DIRECTIONS FOR THIS TASK :: Find the lines below in which the string "diode" occurs. Copy each one.

*** Opening DATASET EXTRACT ***

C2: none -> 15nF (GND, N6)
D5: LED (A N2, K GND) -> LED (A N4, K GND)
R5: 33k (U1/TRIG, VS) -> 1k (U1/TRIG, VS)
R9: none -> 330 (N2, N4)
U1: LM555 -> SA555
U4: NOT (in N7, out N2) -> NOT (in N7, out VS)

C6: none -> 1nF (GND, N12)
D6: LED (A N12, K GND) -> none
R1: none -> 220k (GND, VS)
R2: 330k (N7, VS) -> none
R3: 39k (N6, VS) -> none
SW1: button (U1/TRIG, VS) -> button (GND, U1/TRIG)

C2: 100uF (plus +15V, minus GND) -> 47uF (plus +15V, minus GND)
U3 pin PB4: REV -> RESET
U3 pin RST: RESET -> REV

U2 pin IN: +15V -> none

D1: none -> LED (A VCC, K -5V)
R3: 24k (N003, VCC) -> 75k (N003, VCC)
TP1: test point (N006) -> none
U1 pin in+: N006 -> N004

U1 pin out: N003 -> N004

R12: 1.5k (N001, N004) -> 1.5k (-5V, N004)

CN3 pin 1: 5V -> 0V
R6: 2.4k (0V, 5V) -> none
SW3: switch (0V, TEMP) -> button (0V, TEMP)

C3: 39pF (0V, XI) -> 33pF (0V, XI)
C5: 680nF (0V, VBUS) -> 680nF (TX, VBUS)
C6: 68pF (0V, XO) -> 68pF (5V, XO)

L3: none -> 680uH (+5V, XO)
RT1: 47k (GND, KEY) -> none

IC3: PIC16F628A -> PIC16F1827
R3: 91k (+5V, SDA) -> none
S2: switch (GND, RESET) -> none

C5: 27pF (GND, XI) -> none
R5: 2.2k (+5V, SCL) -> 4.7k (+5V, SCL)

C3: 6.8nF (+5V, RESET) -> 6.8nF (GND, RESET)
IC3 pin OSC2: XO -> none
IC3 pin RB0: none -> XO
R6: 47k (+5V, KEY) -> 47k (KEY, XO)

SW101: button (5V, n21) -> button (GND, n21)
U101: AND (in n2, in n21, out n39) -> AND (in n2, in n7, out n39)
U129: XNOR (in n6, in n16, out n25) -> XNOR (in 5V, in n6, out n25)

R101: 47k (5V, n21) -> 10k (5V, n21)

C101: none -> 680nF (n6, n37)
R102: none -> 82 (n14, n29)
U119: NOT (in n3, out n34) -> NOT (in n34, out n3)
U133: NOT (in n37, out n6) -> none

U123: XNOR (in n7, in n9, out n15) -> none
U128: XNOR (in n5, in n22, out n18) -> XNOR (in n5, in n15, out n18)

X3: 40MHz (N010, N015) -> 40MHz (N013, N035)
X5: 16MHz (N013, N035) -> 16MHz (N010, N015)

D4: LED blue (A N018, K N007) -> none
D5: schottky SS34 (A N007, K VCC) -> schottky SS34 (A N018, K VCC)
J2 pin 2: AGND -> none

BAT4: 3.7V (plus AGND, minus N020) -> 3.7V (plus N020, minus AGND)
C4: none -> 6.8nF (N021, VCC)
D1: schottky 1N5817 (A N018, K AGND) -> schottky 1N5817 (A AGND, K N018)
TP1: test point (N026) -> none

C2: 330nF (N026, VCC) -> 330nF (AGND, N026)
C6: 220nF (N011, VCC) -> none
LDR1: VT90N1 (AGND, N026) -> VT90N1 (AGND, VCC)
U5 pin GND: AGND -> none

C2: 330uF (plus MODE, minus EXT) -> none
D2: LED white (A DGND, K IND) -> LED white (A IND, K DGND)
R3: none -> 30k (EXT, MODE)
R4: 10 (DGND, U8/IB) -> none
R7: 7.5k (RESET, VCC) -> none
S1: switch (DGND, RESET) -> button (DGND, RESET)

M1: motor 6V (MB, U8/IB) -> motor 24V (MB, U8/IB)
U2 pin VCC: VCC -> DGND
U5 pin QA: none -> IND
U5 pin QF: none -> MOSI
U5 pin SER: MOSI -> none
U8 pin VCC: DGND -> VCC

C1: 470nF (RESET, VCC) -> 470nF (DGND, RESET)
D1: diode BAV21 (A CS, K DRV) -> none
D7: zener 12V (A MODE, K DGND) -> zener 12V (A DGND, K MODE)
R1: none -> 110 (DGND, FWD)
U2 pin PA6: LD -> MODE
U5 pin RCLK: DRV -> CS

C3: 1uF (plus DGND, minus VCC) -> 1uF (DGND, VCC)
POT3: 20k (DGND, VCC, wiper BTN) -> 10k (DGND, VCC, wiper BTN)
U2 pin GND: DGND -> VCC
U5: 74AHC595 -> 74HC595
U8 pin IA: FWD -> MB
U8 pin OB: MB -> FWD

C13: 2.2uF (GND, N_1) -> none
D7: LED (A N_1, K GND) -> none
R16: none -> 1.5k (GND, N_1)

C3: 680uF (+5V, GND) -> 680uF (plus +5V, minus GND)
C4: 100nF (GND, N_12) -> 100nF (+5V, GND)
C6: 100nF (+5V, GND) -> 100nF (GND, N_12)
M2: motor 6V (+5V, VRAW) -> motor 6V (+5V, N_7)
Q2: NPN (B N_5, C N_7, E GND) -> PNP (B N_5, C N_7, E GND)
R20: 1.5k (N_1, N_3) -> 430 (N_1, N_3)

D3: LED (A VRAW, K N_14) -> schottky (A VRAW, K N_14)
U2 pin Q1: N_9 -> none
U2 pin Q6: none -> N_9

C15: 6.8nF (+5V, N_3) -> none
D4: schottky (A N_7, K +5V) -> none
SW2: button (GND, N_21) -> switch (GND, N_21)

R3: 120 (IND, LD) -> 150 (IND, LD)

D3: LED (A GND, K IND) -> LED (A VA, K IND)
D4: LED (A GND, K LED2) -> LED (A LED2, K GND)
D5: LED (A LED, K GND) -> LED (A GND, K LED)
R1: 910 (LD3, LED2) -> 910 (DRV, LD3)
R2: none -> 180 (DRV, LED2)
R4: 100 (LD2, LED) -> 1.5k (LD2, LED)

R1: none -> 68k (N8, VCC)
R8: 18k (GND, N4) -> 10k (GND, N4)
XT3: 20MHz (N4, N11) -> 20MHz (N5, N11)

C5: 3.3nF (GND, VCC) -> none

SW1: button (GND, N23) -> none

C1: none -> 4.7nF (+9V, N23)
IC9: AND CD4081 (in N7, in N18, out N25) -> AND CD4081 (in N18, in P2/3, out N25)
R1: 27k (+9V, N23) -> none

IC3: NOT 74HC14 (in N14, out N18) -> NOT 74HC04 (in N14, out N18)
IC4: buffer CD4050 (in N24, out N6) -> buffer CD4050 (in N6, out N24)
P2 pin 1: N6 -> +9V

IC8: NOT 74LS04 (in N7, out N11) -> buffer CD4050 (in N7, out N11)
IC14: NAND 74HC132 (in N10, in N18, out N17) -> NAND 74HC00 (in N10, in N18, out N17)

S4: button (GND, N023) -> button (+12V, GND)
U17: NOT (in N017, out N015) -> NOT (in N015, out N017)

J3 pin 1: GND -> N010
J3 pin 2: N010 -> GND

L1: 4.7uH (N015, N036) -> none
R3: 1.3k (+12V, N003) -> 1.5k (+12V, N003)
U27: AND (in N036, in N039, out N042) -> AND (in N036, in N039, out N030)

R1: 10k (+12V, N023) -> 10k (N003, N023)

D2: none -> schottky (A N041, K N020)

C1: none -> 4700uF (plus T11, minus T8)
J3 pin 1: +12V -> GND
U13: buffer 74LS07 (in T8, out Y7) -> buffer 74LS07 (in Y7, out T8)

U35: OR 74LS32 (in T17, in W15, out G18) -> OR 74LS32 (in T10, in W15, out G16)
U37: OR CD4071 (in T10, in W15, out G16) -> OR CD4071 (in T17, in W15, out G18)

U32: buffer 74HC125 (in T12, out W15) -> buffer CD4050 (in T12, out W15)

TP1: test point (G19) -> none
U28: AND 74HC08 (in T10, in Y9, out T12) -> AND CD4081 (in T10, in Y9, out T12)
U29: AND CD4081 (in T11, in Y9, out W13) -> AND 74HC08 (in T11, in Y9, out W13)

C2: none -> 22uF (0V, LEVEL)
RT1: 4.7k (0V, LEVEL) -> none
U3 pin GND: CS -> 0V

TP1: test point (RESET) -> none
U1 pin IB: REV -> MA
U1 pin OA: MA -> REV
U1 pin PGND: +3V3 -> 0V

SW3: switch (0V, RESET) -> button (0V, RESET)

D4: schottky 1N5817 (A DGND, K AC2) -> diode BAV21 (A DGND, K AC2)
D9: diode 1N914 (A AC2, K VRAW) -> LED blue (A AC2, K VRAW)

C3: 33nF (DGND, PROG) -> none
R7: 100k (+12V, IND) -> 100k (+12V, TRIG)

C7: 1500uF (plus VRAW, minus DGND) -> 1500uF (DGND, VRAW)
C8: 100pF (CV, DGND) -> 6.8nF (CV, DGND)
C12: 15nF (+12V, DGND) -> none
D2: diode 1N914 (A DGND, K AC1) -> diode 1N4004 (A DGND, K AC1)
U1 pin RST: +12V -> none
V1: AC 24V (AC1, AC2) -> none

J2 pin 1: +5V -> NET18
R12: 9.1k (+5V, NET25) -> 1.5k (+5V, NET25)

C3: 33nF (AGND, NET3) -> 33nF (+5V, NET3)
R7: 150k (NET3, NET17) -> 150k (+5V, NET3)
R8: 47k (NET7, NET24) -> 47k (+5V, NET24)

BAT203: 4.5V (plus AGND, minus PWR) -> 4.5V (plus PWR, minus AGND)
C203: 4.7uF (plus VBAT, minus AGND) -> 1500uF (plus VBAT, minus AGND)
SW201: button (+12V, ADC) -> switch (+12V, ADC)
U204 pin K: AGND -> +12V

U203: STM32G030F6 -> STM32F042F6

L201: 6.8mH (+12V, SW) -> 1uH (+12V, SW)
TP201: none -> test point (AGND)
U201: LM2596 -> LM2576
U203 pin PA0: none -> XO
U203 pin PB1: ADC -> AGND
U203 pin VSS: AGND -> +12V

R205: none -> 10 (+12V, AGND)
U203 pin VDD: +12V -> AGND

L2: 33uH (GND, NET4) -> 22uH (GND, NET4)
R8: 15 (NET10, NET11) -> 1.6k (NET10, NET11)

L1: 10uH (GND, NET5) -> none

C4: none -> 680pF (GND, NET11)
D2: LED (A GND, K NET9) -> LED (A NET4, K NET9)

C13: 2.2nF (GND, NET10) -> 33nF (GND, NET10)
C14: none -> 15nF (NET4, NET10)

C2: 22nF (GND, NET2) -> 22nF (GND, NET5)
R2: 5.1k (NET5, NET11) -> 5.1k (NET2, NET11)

*** Closing DATASET EXTRACT ***

REPLY ::
D1: diode BAV21 (A CS, K DRV) -> none
D4: schottky 1N5817 (A DGND, K AC2) -> diode BAV21 (A DGND, K AC2)
D9: diode 1N914 (A AC2, K VRAW) -> LED blue (A AC2, K VRAW)
D2: diode 1N914 (A DGND, K AC1) -> diode 1N4004 (A DGND, K AC1)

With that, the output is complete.